**About this task**:
Output every record exactly and leave each picture out.

**Records for this task**:

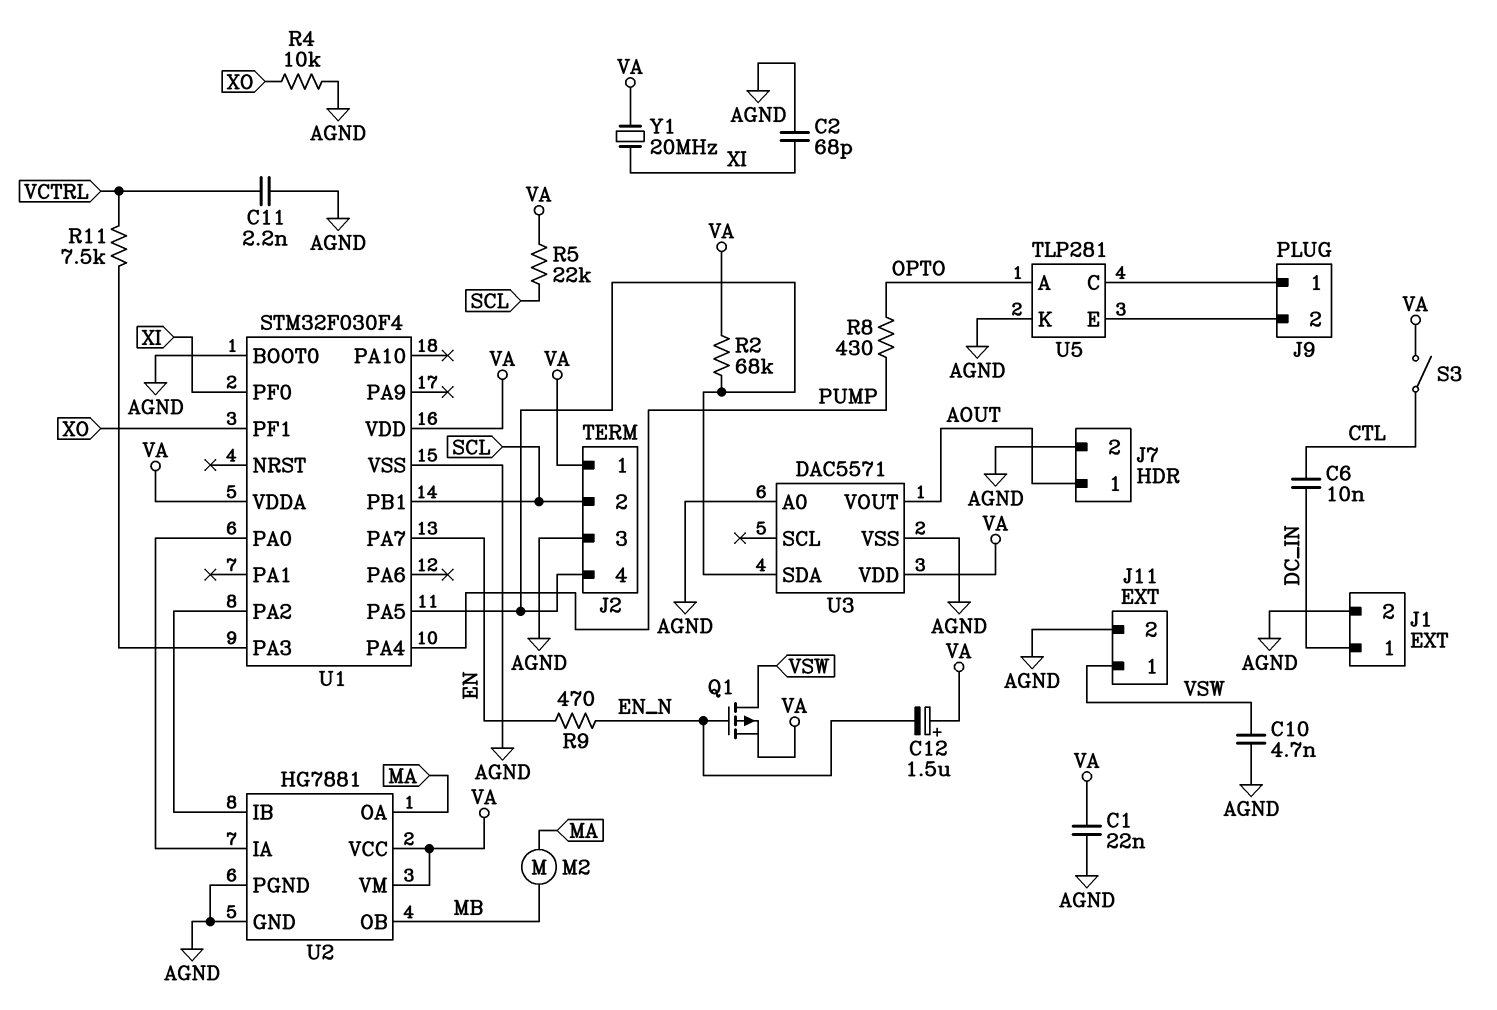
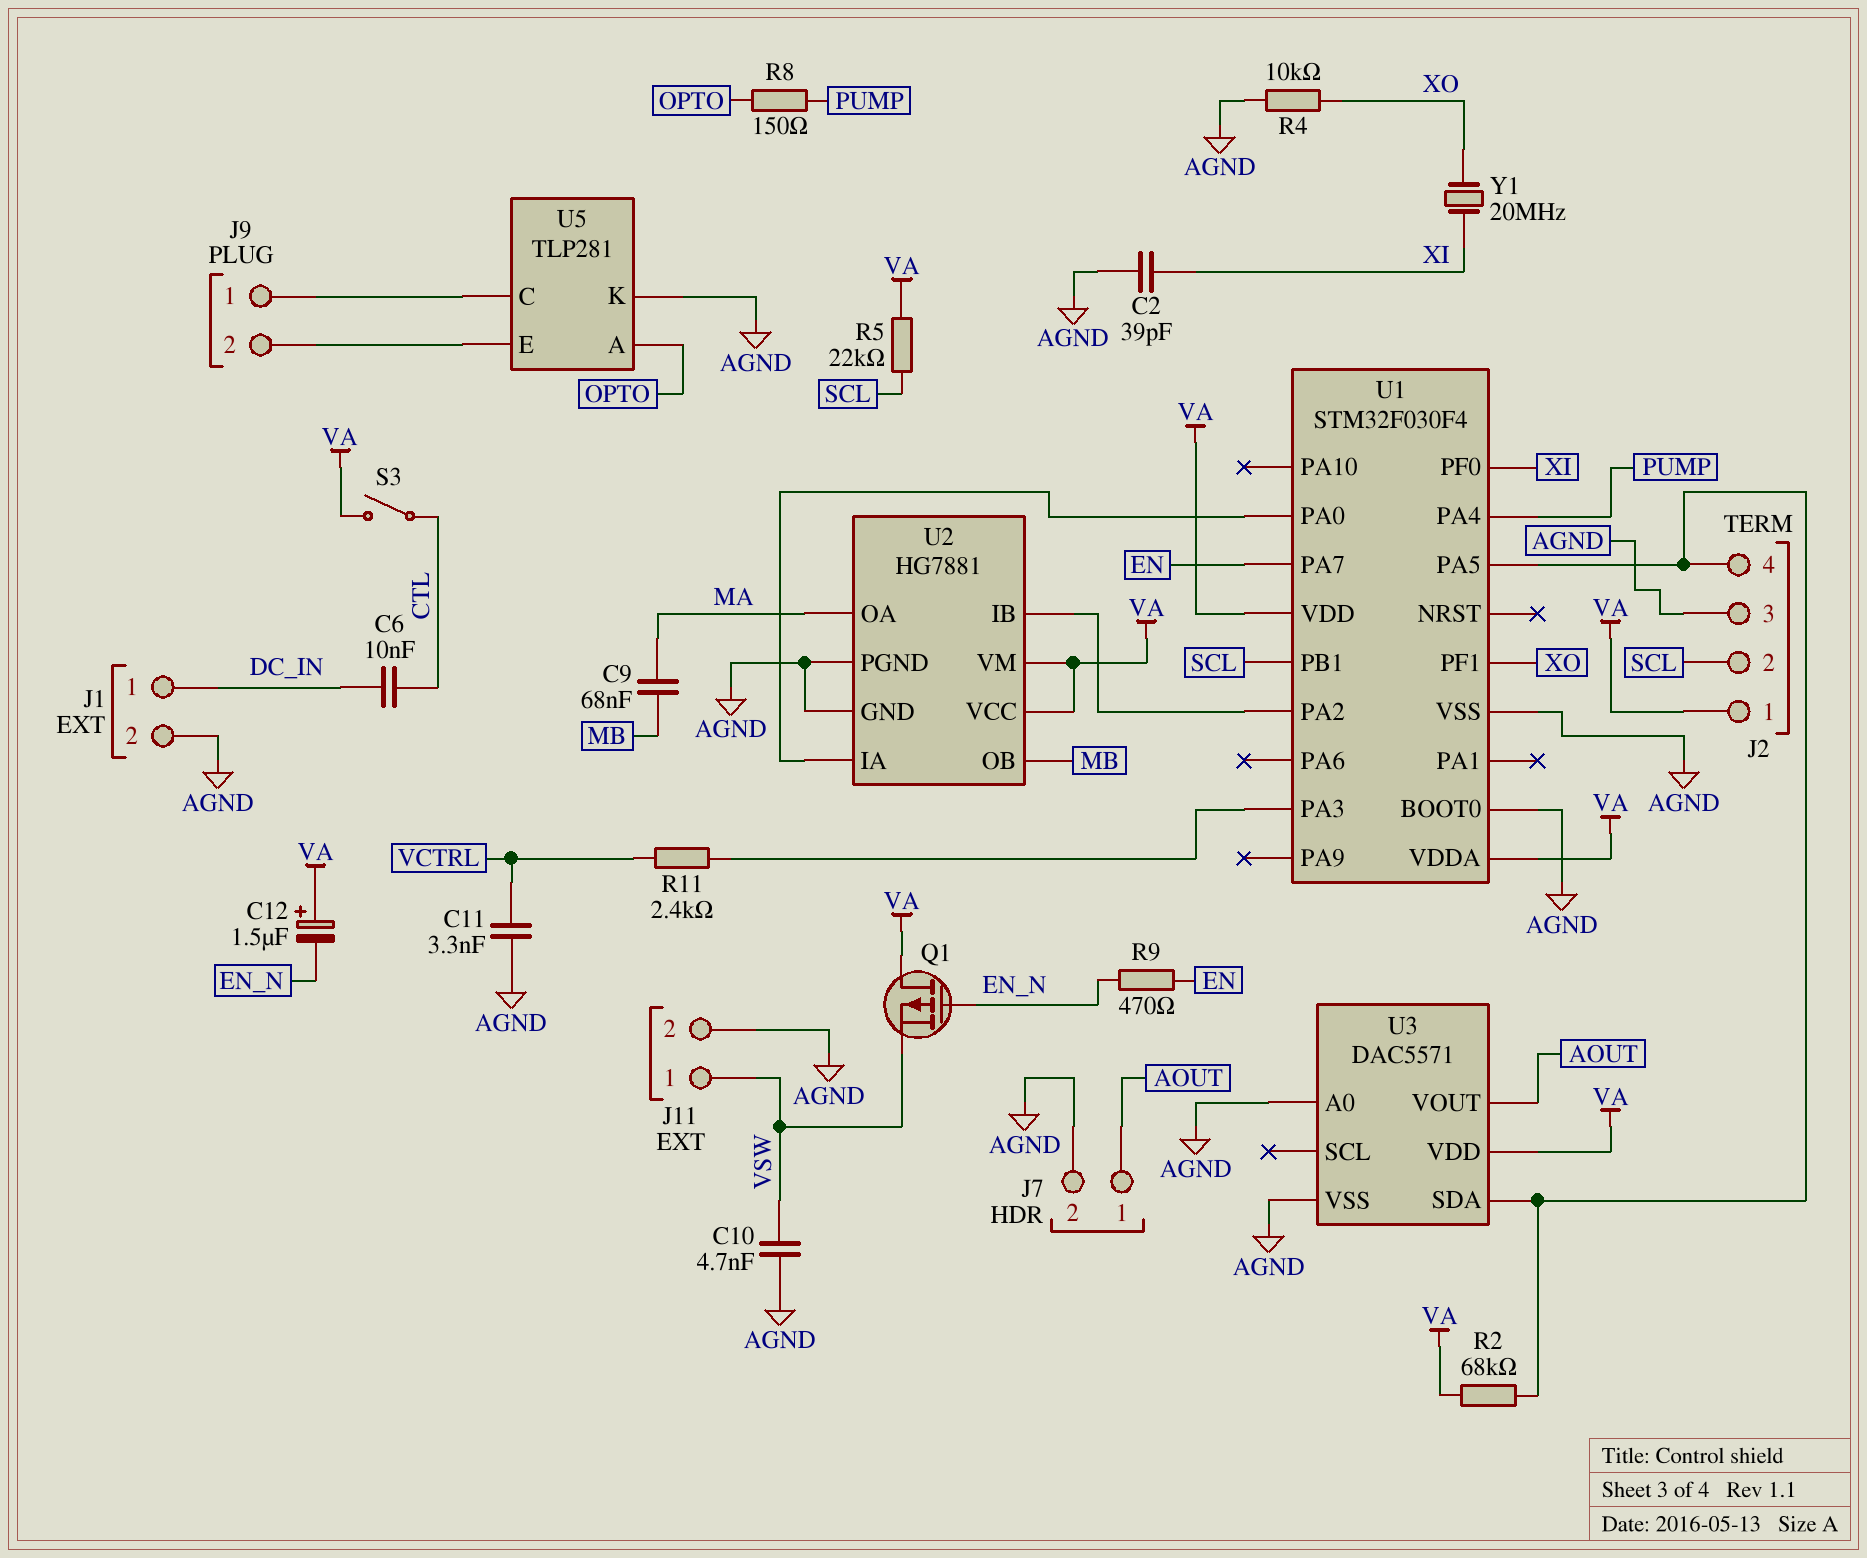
C1: 22nF (AGND, VA) -> none
C2: 68pF (AGND, XI) -> 39pF (AGND, XI)
C9: none -> 68nF (MA, MB)
C11: 2.2nF (AGND, VCTRL) -> 3.3nF (AGND, VCTRL)
M2: motor (MA, MB) -> none
Q1: PMOS (G EN_N, D VSW, S VA) -> PMOS (G EN_N, D VA, S VSW)
R8: 430 (OPTO, PUMP) -> 150 (OPTO, PUMP)
R11: 7.5k (U1/PA3, VCTRL) -> 2.4k (U1/PA3, VCTRL)
Y1: 20MHz (VA, XI) -> 20MHz (XI, XO)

**Reply to the exercise**:
C1: 22nF (AGND, VA) -> none
C2: 68pF (AGND, XI) -> 39pF (AGND, XI)
C9: none -> 68nF (MA, MB)
C11: 2.2nF (AGND, VCTRL) -> 3.3nF (AGND, VCTRL)
M2: motor (MA, MB) -> none
Q1: PMOS (G EN_N, D VSW, S VA) -> PMOS (G EN_N, D VA, S VSW)
R8: 430 (OPTO, PUMP) -> 150 (OPTO, PUMP)
R11: 7.5k (U1/PA3, VCTRL) -> 2.4k (U1/PA3, VCTRL)
Y1: 20MHz (VA, XI) -> 20MHz (XI, XO)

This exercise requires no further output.